Coordinate-based object records
+ + + +

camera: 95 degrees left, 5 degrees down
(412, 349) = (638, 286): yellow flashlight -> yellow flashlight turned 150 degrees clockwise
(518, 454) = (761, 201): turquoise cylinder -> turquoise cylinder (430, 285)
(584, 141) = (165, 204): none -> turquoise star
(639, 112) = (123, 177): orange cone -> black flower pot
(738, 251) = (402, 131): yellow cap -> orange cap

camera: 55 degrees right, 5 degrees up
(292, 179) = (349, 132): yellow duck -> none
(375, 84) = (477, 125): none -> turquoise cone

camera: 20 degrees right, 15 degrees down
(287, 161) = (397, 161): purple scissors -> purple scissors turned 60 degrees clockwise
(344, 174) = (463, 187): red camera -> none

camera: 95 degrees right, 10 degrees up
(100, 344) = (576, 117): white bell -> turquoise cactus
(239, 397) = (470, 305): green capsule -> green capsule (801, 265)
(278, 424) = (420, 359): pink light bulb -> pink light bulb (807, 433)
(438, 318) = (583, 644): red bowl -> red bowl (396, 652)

+ + + +

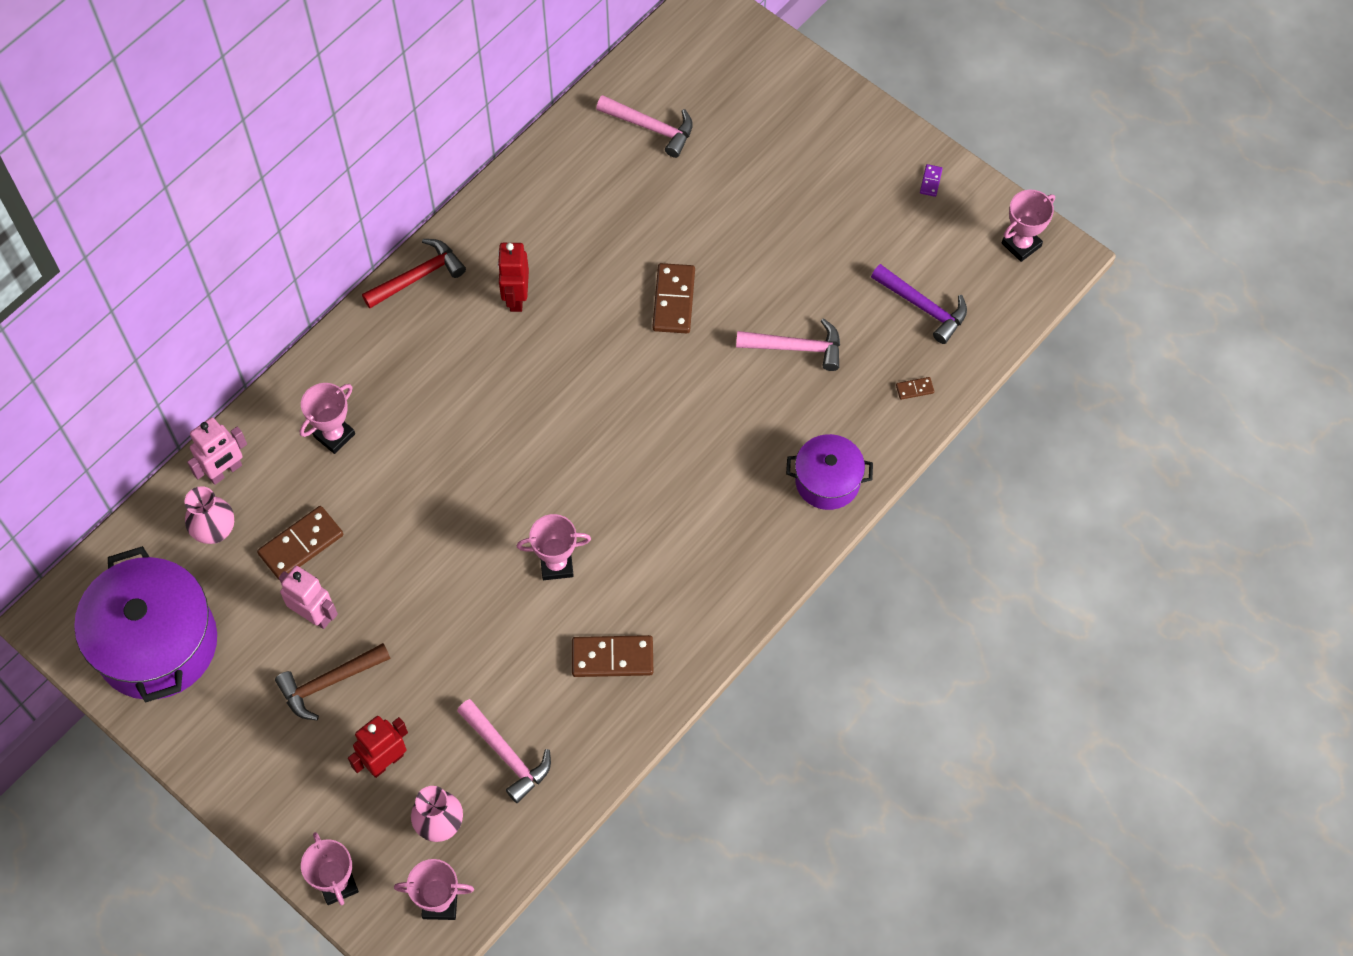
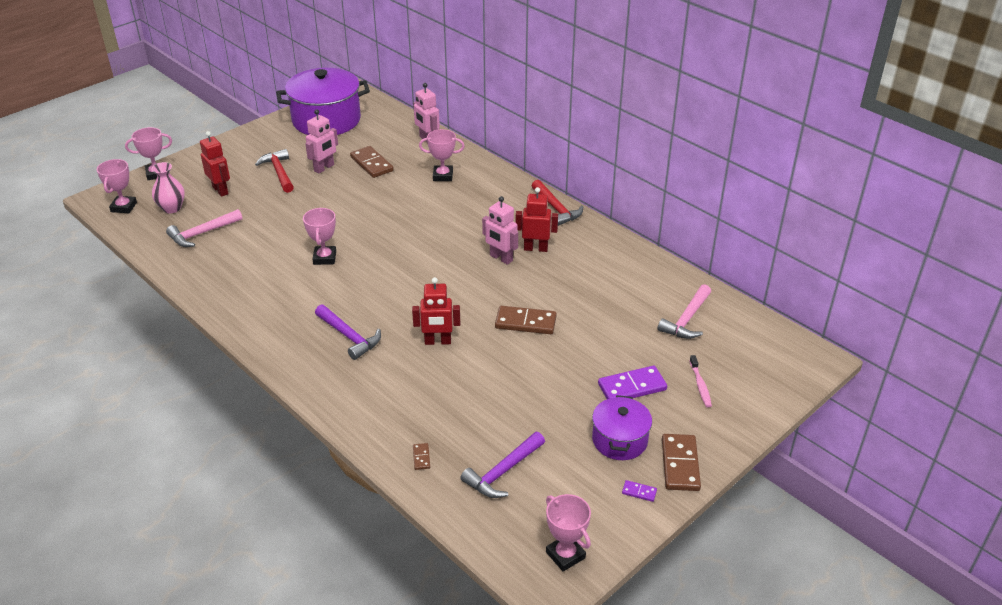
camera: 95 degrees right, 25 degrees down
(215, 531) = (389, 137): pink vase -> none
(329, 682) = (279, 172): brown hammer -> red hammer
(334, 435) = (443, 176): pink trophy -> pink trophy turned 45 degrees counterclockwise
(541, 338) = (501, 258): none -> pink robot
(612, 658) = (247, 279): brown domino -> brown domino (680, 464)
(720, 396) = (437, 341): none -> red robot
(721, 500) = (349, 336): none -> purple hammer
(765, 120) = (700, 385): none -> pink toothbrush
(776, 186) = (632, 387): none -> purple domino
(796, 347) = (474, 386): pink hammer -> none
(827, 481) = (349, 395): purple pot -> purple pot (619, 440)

+ + + +

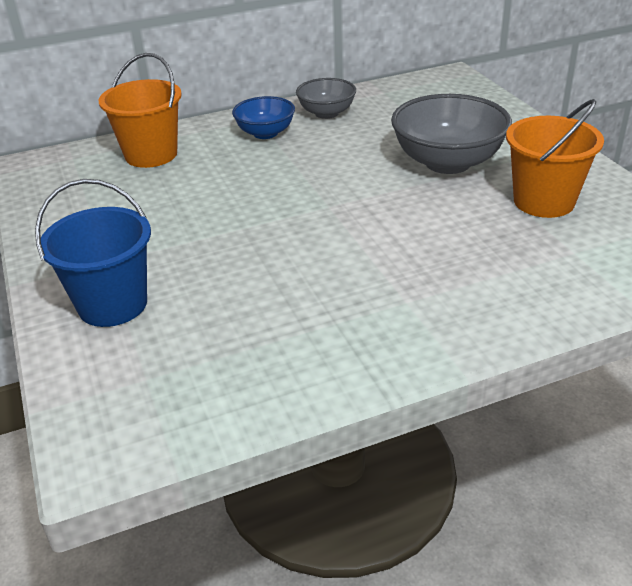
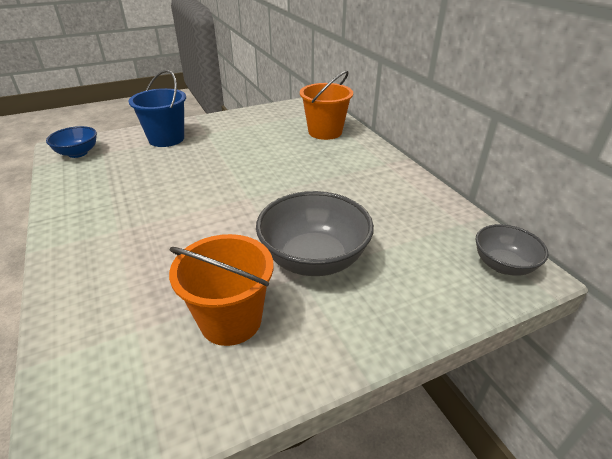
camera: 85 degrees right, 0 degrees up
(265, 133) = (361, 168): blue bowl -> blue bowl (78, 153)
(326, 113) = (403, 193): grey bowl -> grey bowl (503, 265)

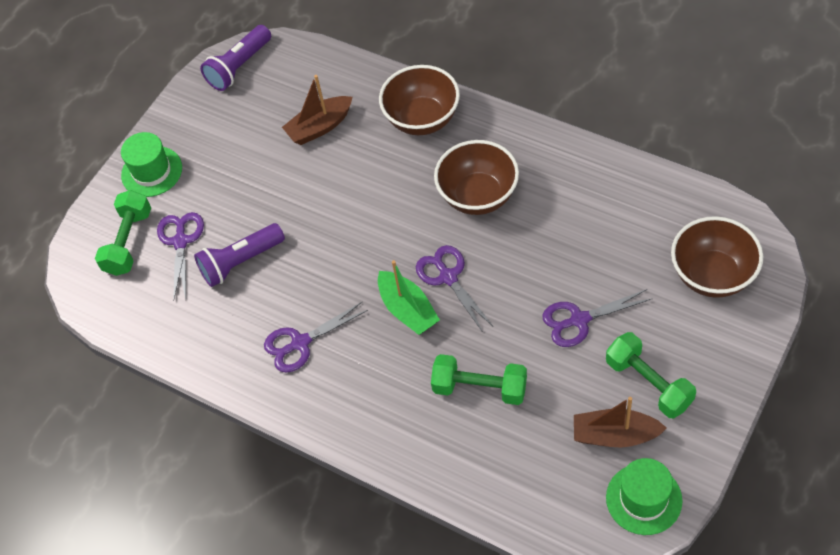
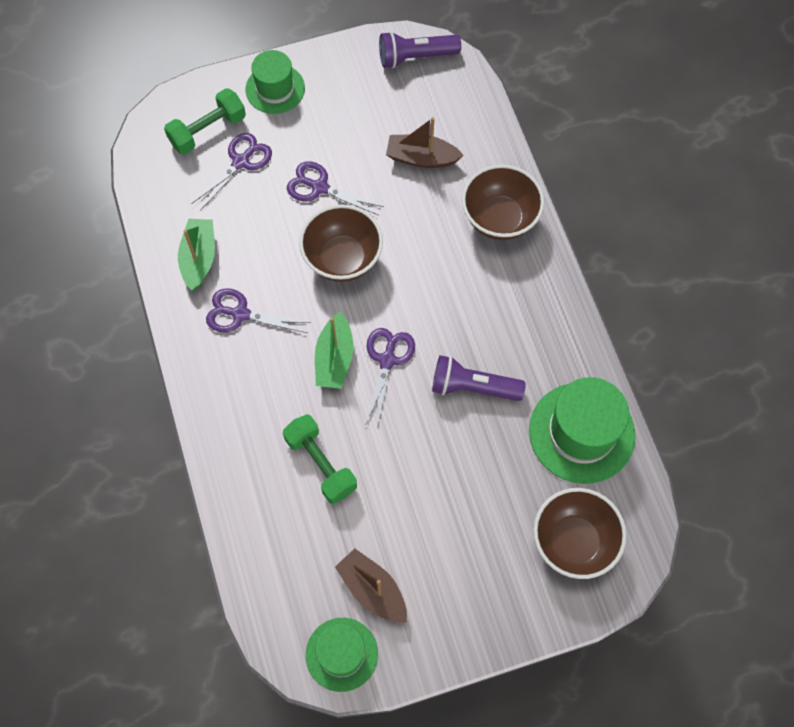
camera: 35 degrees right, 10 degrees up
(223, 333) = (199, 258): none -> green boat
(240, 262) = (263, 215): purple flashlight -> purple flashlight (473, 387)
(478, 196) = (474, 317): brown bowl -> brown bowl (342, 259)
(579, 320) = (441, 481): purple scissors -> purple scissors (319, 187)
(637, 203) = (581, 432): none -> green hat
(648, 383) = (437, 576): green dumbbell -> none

+ + + +

## Assignment
Show the lines above that include "robot".

## Exercise response
(541, 338) = (501, 258): none -> pink robot
(720, 396) = (437, 341): none -> red robot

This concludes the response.